* BEGIN RECORDS FOR PROCESSING *

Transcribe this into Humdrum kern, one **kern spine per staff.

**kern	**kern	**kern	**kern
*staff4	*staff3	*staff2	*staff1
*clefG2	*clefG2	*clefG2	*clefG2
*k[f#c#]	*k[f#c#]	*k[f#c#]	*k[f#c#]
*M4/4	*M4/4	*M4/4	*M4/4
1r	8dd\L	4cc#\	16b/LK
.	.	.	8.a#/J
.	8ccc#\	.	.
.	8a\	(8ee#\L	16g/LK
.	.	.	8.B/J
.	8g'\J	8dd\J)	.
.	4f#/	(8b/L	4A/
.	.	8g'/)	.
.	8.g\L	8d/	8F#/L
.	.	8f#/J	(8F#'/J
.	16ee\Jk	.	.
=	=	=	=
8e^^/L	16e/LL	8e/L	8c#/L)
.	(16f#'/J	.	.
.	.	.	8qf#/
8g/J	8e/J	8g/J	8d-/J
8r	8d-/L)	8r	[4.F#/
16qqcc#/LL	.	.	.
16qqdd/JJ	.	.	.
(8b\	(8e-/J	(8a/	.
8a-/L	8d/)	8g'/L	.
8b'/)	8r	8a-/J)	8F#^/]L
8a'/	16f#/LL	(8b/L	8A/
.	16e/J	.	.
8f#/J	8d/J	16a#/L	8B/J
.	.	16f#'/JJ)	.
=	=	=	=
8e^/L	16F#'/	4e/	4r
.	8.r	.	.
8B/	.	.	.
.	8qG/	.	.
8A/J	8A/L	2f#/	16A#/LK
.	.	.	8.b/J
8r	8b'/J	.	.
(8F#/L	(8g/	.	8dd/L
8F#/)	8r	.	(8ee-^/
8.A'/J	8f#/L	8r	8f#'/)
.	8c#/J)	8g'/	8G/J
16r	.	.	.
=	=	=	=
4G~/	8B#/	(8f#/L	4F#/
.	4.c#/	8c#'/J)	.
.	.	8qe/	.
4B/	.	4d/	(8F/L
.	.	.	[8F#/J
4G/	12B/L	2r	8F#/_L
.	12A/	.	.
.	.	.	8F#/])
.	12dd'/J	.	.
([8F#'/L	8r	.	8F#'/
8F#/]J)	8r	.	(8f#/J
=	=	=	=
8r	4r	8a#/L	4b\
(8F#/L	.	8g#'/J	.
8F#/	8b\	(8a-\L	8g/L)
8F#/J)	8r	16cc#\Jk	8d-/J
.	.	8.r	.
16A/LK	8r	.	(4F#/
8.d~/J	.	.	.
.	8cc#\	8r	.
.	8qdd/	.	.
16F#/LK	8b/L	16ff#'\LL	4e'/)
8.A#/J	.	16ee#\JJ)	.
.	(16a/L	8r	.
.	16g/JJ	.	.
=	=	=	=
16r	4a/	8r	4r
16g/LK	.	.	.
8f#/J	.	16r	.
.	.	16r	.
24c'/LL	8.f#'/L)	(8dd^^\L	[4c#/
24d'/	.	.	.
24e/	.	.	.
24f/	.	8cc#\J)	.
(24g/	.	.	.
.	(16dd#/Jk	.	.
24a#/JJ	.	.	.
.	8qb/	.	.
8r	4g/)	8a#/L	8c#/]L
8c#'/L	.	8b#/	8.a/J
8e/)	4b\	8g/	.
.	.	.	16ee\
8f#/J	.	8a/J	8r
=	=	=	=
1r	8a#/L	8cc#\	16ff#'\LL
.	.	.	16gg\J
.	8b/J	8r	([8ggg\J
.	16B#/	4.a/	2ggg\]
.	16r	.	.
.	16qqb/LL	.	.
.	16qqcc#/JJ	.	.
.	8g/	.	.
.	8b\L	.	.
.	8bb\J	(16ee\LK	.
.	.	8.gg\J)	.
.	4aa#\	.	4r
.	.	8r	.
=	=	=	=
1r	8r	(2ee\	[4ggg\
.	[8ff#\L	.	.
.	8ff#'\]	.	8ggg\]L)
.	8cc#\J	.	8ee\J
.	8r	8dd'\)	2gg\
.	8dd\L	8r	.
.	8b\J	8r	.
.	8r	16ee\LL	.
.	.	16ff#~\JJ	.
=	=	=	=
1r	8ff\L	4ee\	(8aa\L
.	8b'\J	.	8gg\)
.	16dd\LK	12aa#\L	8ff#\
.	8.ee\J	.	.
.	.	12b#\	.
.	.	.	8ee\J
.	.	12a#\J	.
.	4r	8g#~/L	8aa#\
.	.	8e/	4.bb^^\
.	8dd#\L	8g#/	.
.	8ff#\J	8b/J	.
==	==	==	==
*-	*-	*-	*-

* END RECORDS FOR PROCESSING *

=== WRITTEN REQUEST ===
Tally the lines of the records that contain the string "kern", and give only the resulting number.

=== FINISHED TASK ===
2